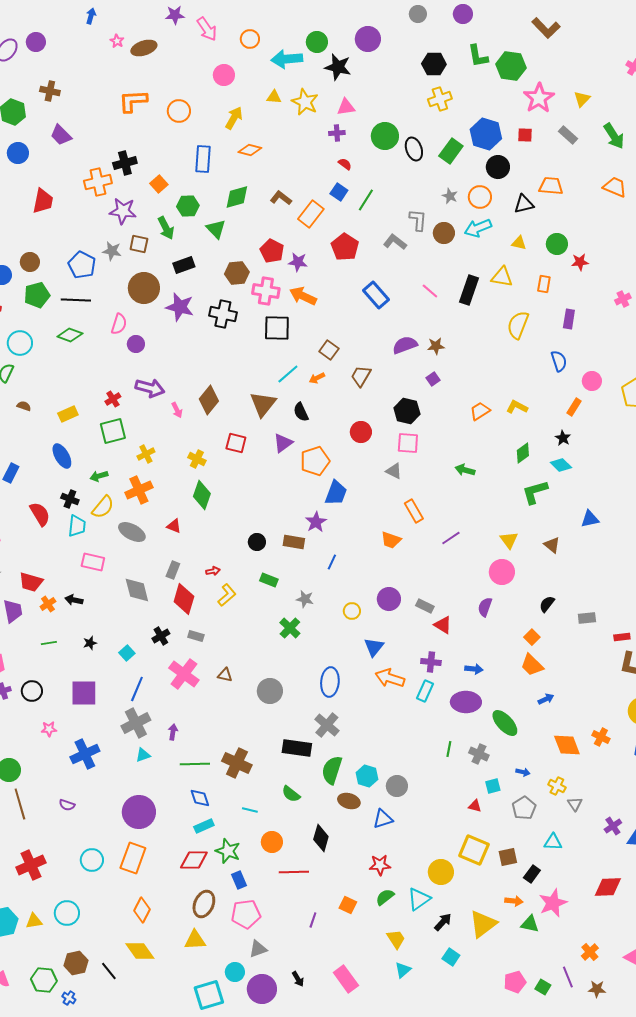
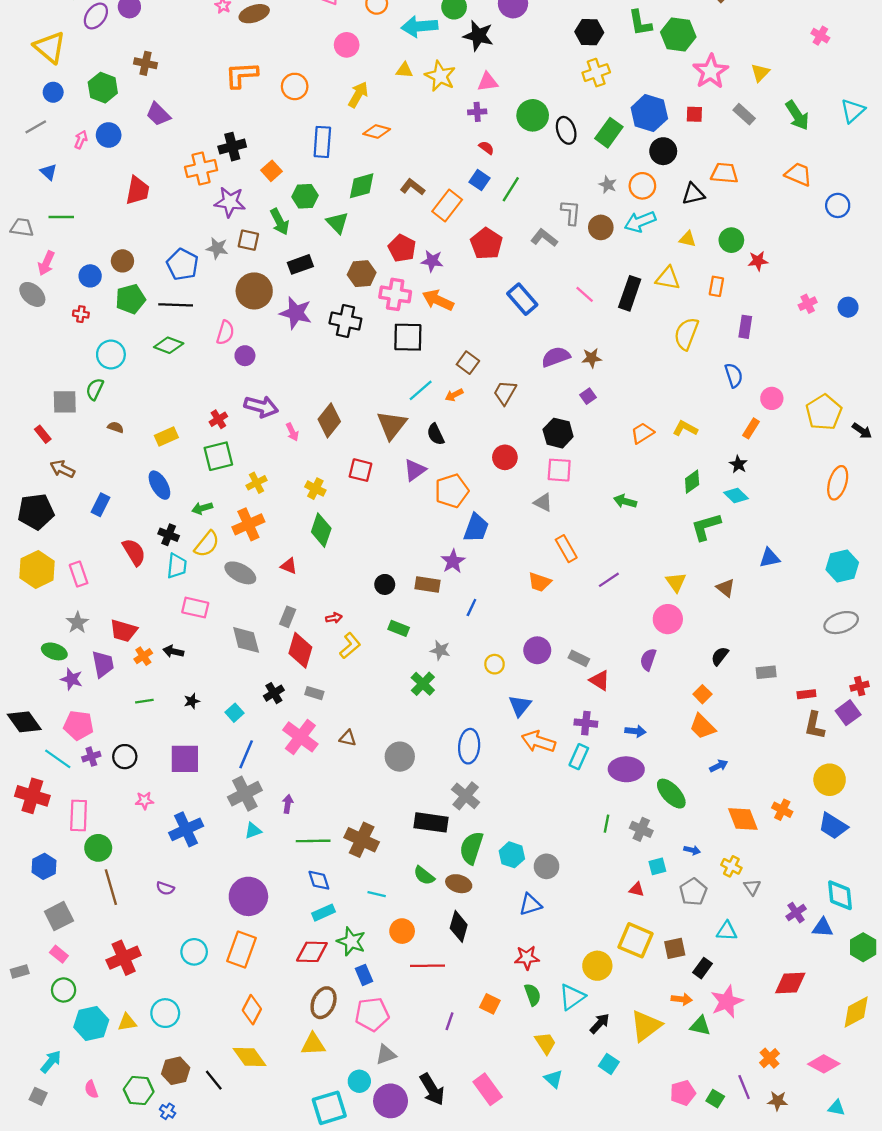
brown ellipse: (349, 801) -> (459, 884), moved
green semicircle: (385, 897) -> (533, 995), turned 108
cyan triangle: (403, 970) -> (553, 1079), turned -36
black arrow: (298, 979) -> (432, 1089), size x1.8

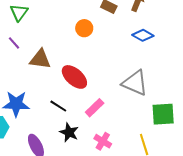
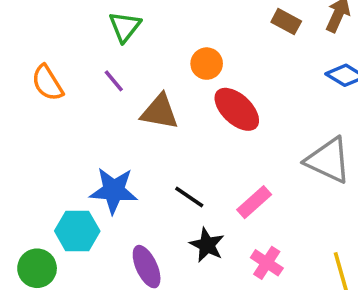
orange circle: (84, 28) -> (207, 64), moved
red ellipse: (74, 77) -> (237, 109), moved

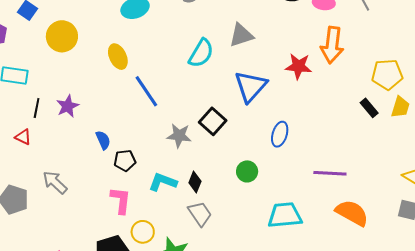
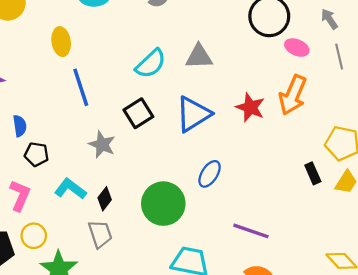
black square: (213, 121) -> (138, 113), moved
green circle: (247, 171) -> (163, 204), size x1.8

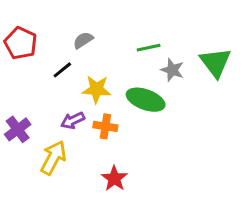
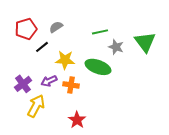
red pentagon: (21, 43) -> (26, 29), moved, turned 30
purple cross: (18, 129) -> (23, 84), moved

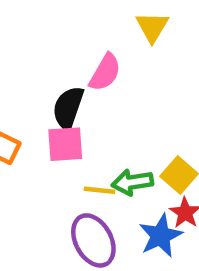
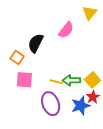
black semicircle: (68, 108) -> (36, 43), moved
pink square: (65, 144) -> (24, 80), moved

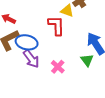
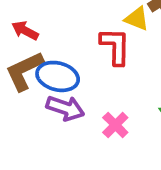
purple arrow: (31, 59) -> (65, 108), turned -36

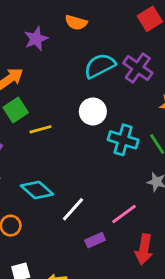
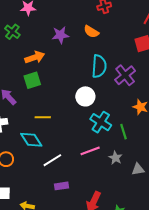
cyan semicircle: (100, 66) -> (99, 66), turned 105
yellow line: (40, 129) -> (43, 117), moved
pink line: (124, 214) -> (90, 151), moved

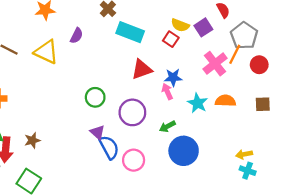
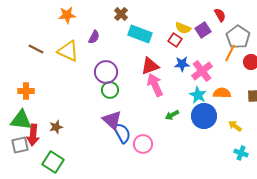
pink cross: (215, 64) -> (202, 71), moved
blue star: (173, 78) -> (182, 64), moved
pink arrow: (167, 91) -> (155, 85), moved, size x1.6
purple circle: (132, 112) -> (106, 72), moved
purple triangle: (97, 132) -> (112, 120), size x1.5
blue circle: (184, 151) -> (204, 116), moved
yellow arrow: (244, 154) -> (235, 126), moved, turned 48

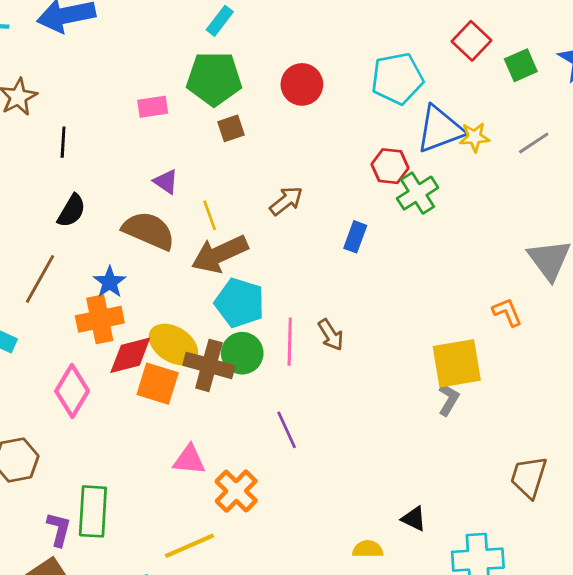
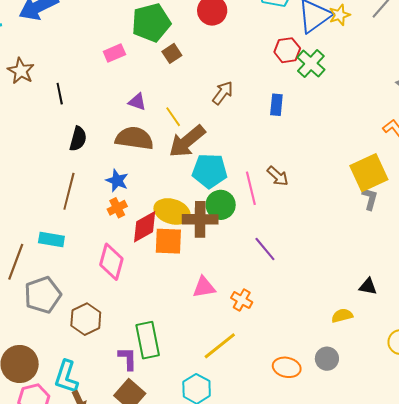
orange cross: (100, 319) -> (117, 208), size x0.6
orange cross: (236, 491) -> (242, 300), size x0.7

------------------------------------

■ ACTION ITEM: Each line above that contains the string "semicircle" should be copied.

■ TASK RESPONSE:
green semicircle: (385, 897) -> (533, 995), turned 108
black semicircle: (68, 108) -> (36, 43), moved
cyan semicircle: (100, 66) -> (99, 66), turned 105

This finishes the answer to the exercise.